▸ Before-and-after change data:
Content starts

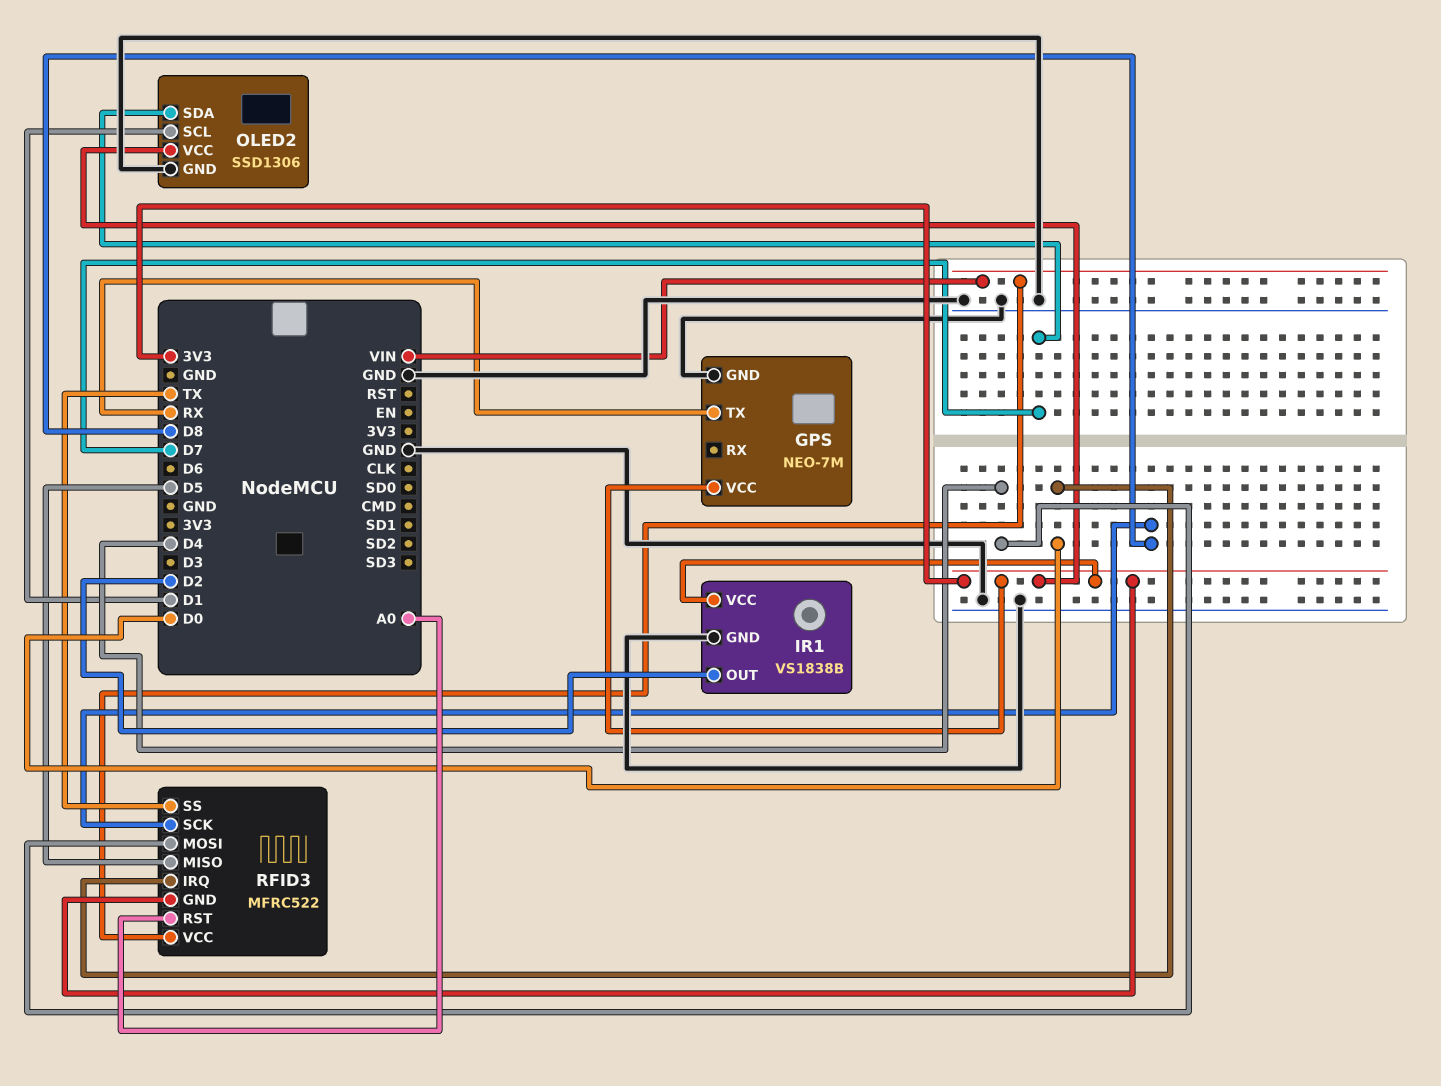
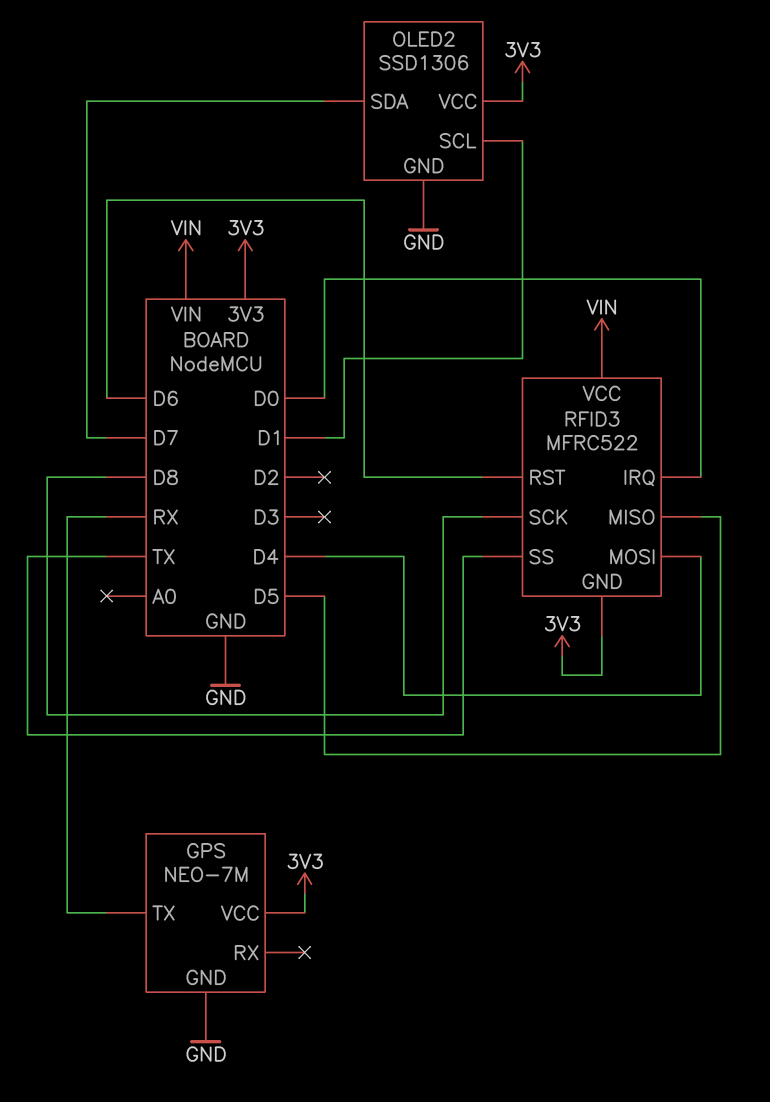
IR1: VS1838B -> none
IR1 pin GND: GND -> none
IR1 pin OUT: D2 -> none
IR1 pin VCC: 3V3 -> none
RFID3 pin RST: A0 -> D6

Content ends

▸ WHAT TO WORK ON:
Hand back all the entries exactly, leaving out the pictures.

▸ EXPECTED ANSWER:
IR1: VS1838B -> none
IR1 pin GND: GND -> none
IR1 pin OUT: D2 -> none
IR1 pin VCC: 3V3 -> none
RFID3 pin RST: A0 -> D6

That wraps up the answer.